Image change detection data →
Start of Block

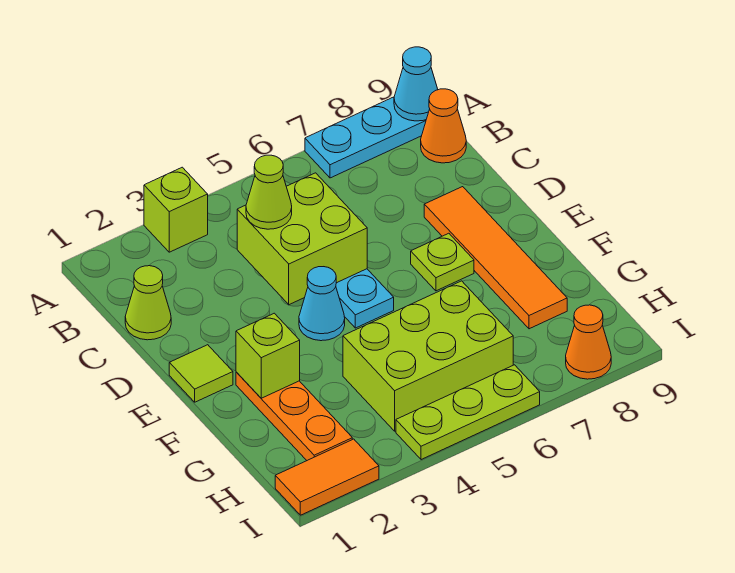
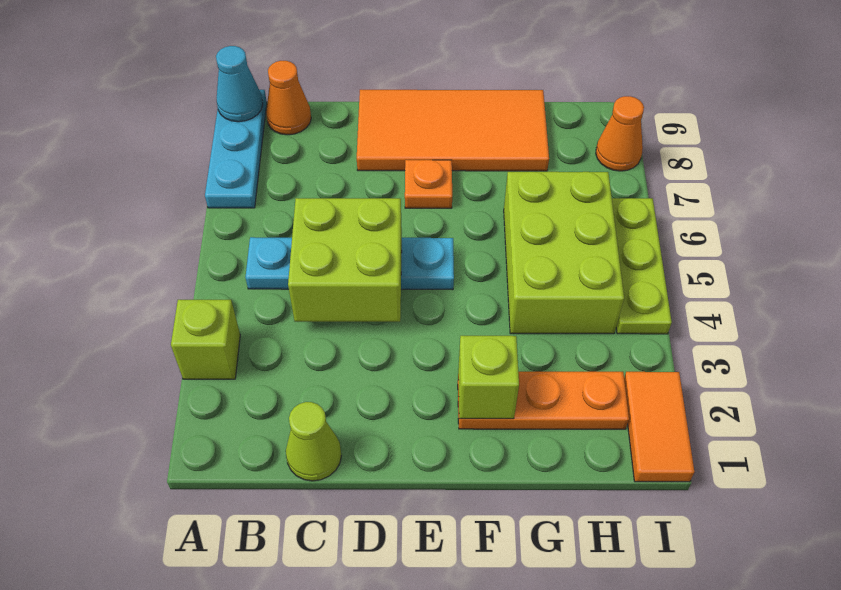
lime cone C4 level 3 -> none
orange tile D8:G8 level 1 -> orange tile D8:G9 level 1
lime tile E1 level 1 -> none
cyan cone E4 level 1 -> none
lime plate E7 level 1 -> orange plate E7 level 1

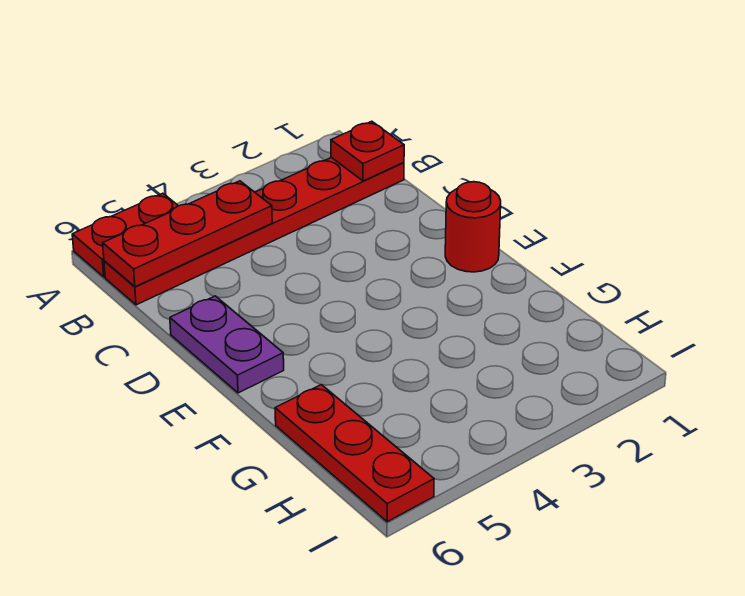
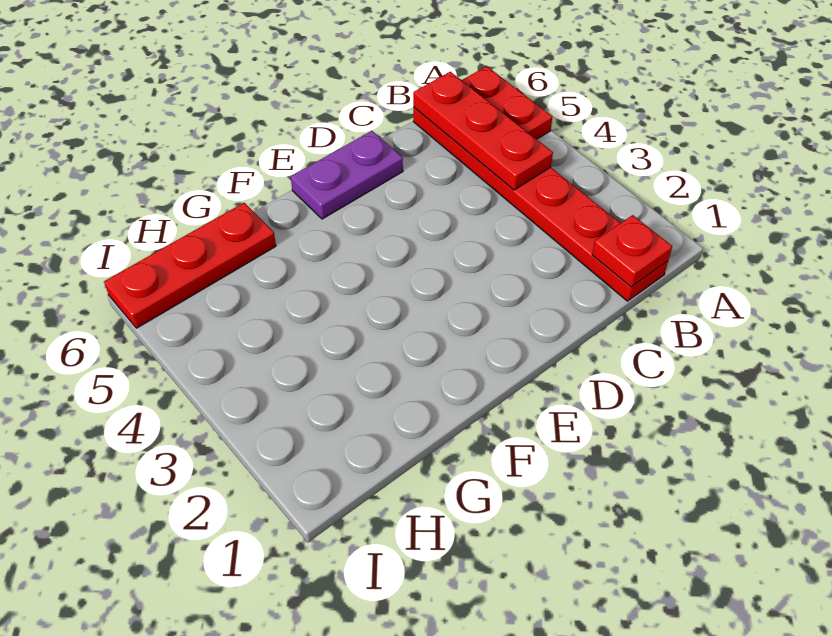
red round brick E1 level 1 -> none

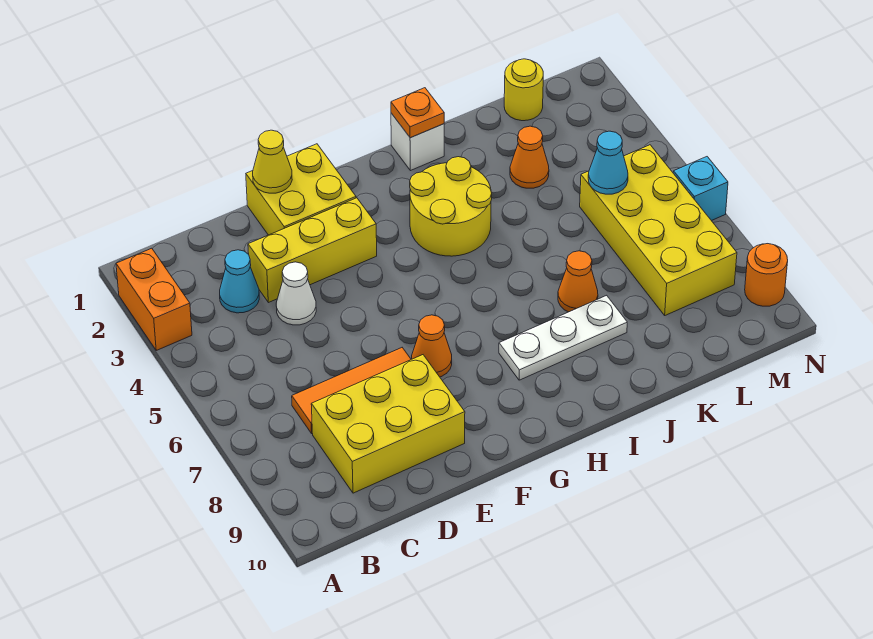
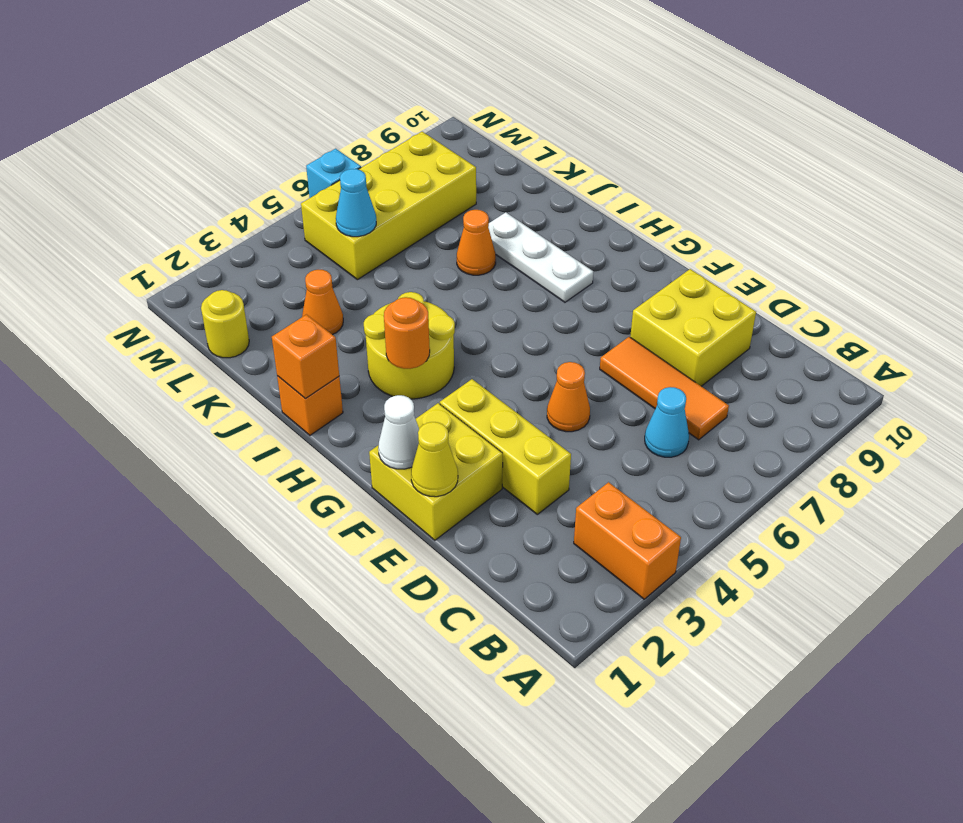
orange brick A2:A3 level 1 -> orange brick A3:B3 level 1
cyan cone C3 level 1 -> cyan cone C6 level 1
yellow brick C8:E9 level 1 -> yellow brick D8:E9 level 1
white cone D4 level 1 -> white cone F1 level 2
orange cone F7 level 1 -> orange cone E5 level 1
white brick I1 level 1 -> orange brick I1 level 1
orange plate I1 level 2 -> orange brick I1 level 2
orange round brick N9 level 1 -> orange round brick H3 level 2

End of Block

Required work → In the entries above, find each line that has the word "orange". Copy it.

Solved problem →
orange tile D8:G8 level 1 -> orange tile D8:G9 level 1
lime plate E7 level 1 -> orange plate E7 level 1
orange brick A2:A3 level 1 -> orange brick A3:B3 level 1
orange cone F7 level 1 -> orange cone E5 level 1
white brick I1 level 1 -> orange brick I1 level 1
orange plate I1 level 2 -> orange brick I1 level 2
orange round brick N9 level 1 -> orange round brick H3 level 2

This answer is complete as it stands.